[Task inputs — start]

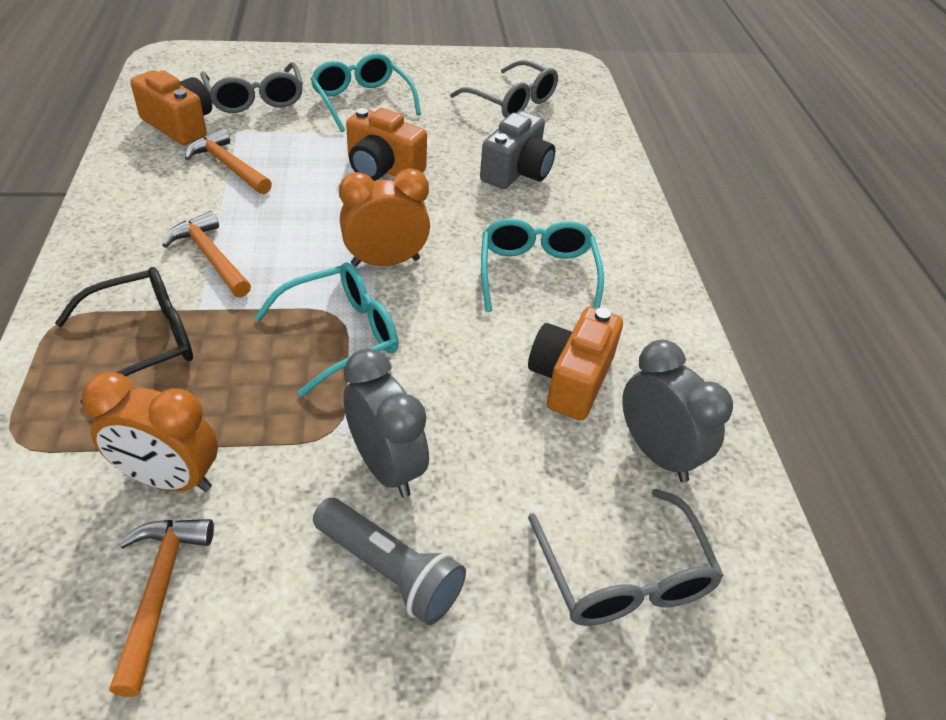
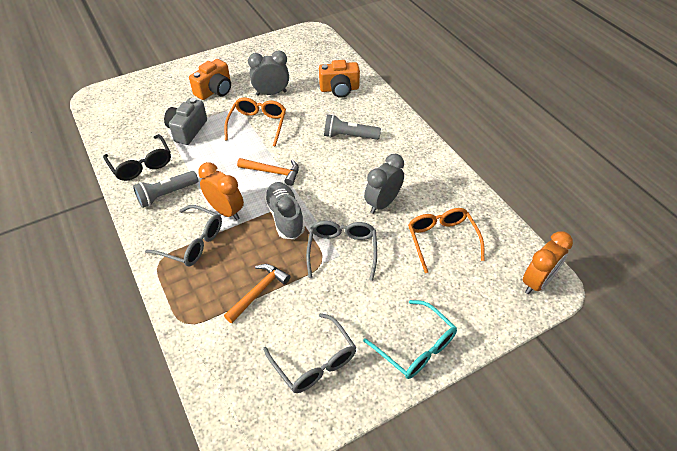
grey flashlight: 1 -> 2
grey shoe: 0 -> 1
orange camera: 3 -> 2
orange glasses: 0 -> 2
orange hammer: 3 -> 2
turquoise glasses: 3 -> 1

[Task inputs — finish]

#### Task:
Whenever the word "glasses" appears in a line above, copy that line.

#### Solution:
orange glasses: 0 -> 2
turquoise glasses: 3 -> 1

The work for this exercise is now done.